▶ **Problem requirements**: No pictures are to be included when the entries below are reproduced exactly.

▶ **Provided records**:

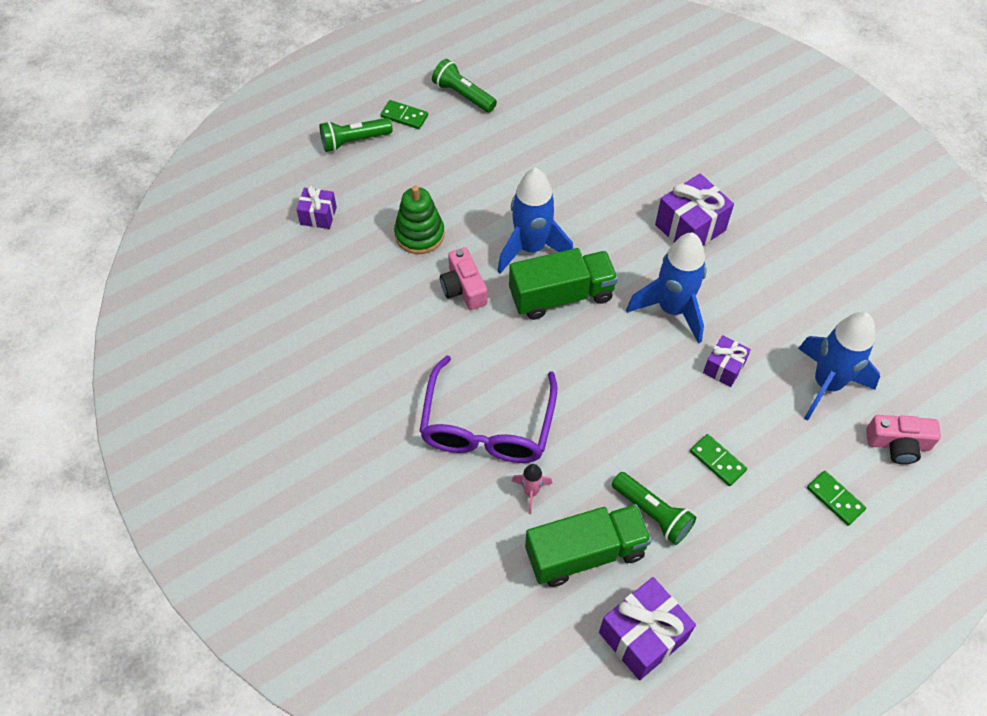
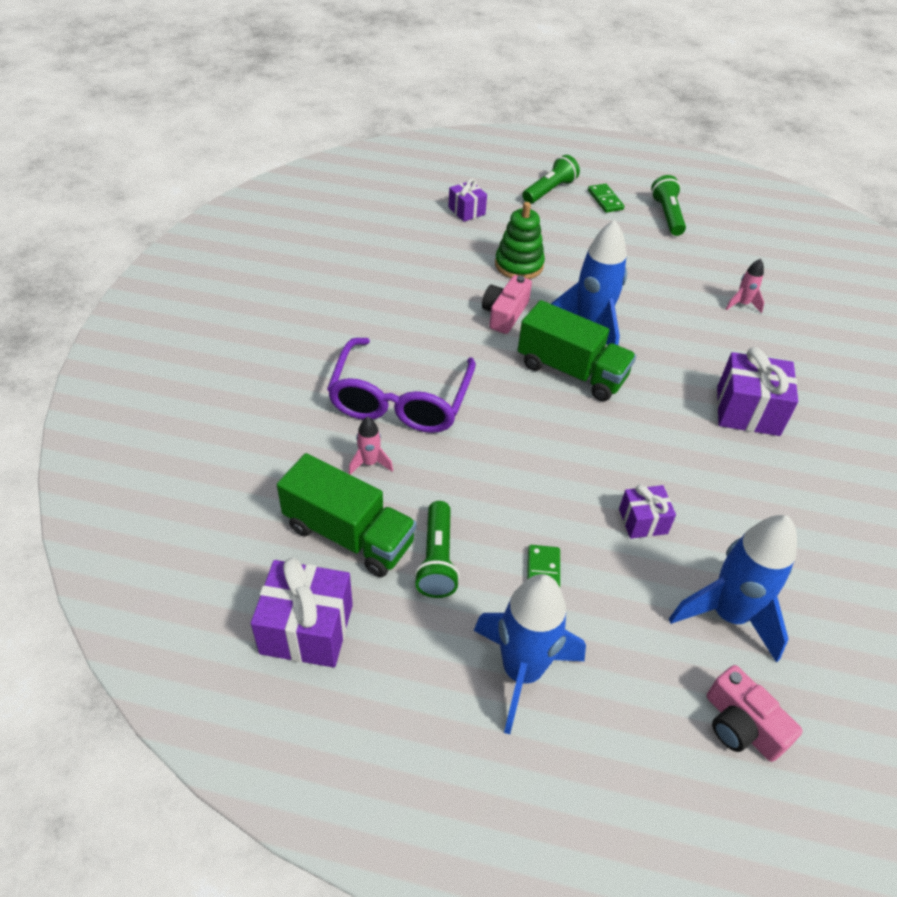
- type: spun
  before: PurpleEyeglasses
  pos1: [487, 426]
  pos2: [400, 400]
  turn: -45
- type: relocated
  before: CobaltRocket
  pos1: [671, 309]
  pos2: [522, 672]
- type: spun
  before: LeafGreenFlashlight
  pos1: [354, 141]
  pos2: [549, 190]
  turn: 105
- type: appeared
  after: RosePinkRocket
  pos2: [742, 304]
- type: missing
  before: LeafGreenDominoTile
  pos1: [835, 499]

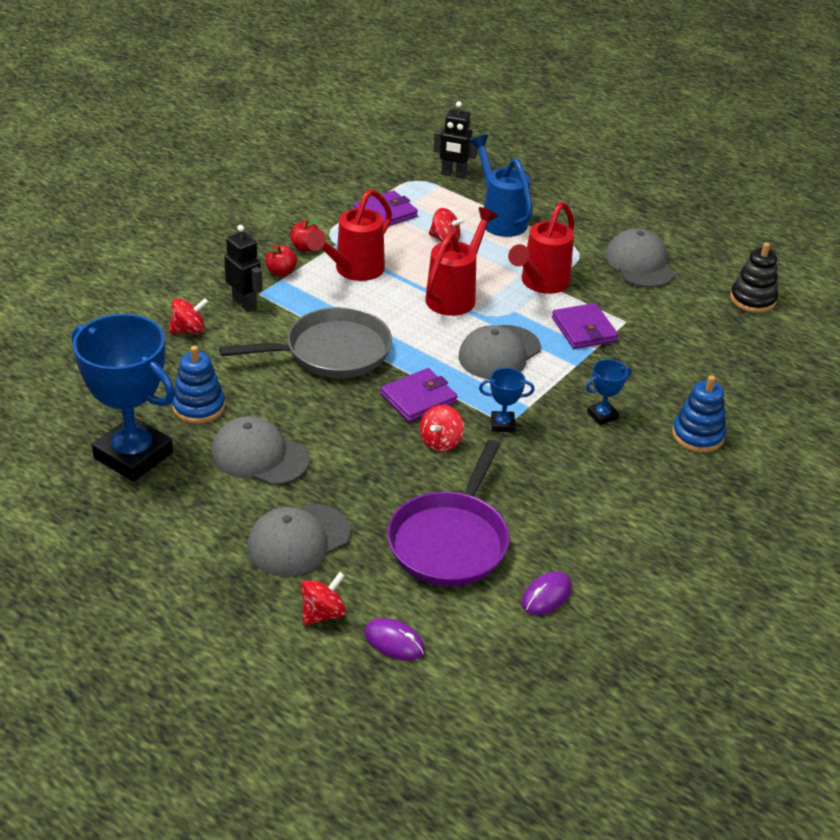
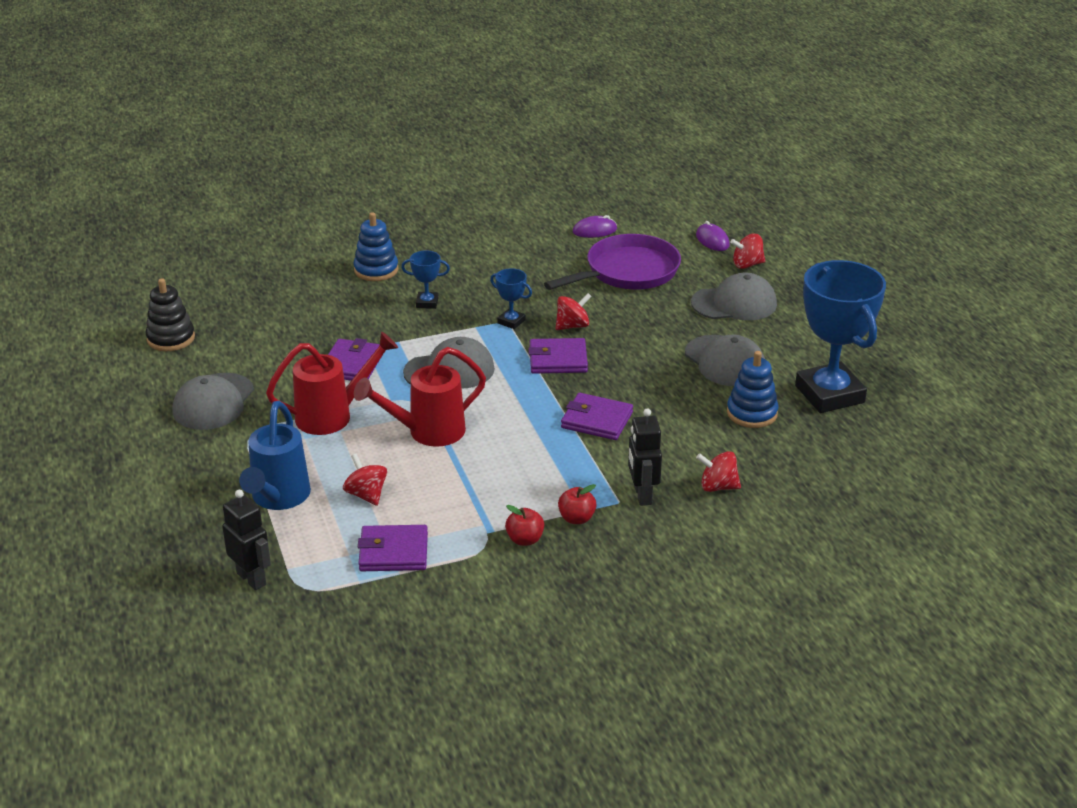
- type: exchanged
  before: GrayFryingPan
  after: PurpleCardWallet
  pos1: [331, 352]
  pos2: [596, 420]
- type: missing
  before: ScarletWateringPot
  pos1: [353, 271]

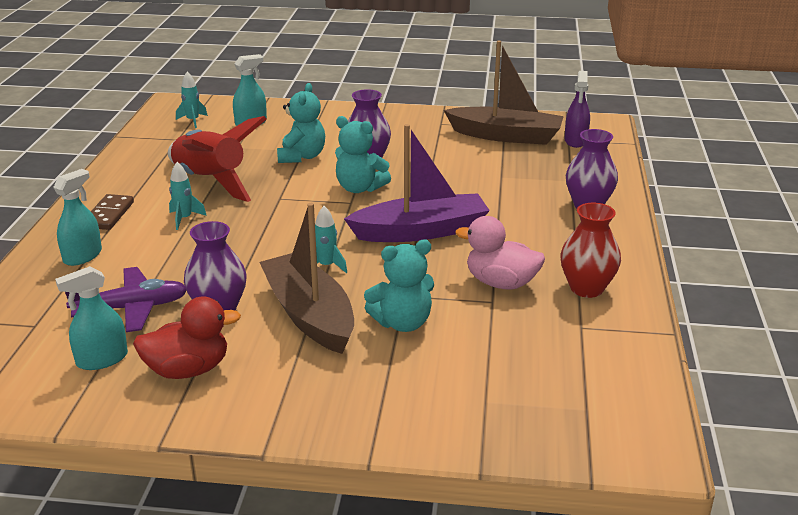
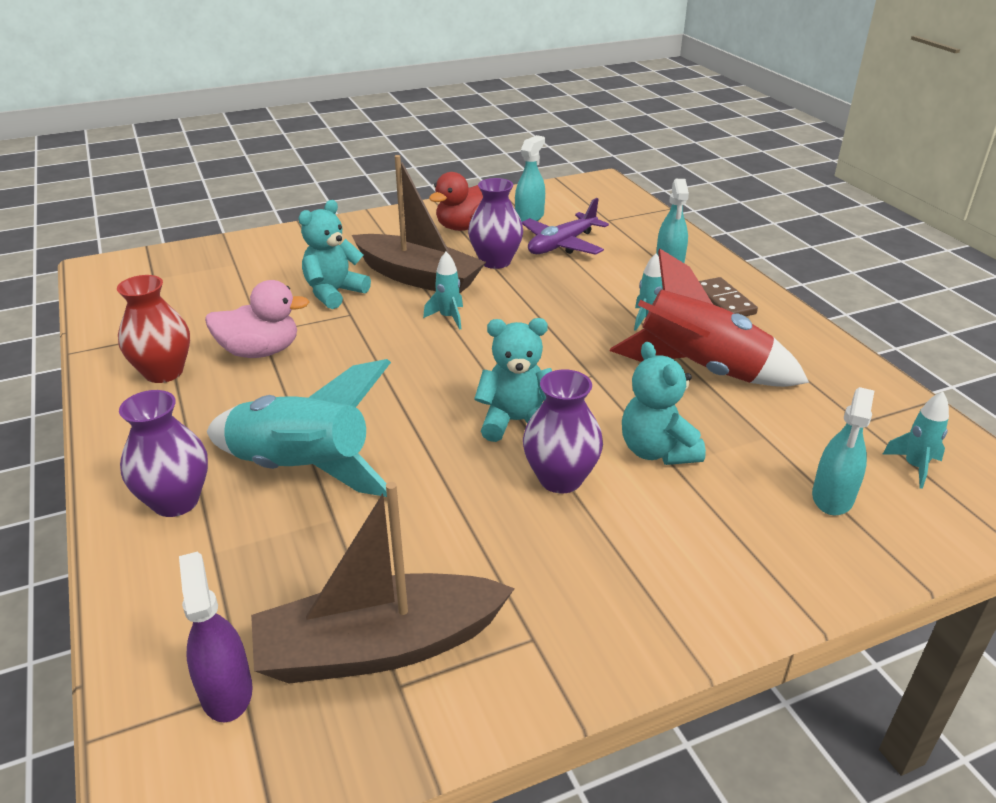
- type: appeared
  after: TealRocket
  pos2: [302, 470]
- type: missing
  before: PurpleSailboat
  pos1: [421, 231]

▶ **Exercise answer**:
- type: spun
  before: PurpleEyeglasses
  pos1: [487, 426]
  pos2: [400, 400]
  turn: -45
- type: relocated
  before: CobaltRocket
  pos1: [671, 309]
  pos2: [522, 672]
- type: spun
  before: LeafGreenFlashlight
  pos1: [354, 141]
  pos2: [549, 190]
  turn: 105
- type: appeared
  after: RosePinkRocket
  pos2: [742, 304]
- type: missing
  before: LeafGreenDominoTile
  pos1: [835, 499]

- type: exchanged
  before: GrayFryingPan
  after: PurpleCardWallet
  pos1: [331, 352]
  pos2: [596, 420]
- type: missing
  before: ScarletWateringPot
  pos1: [353, 271]

- type: appeared
  after: TealRocket
  pos2: [302, 470]
- type: missing
  before: PurpleSailboat
  pos1: [421, 231]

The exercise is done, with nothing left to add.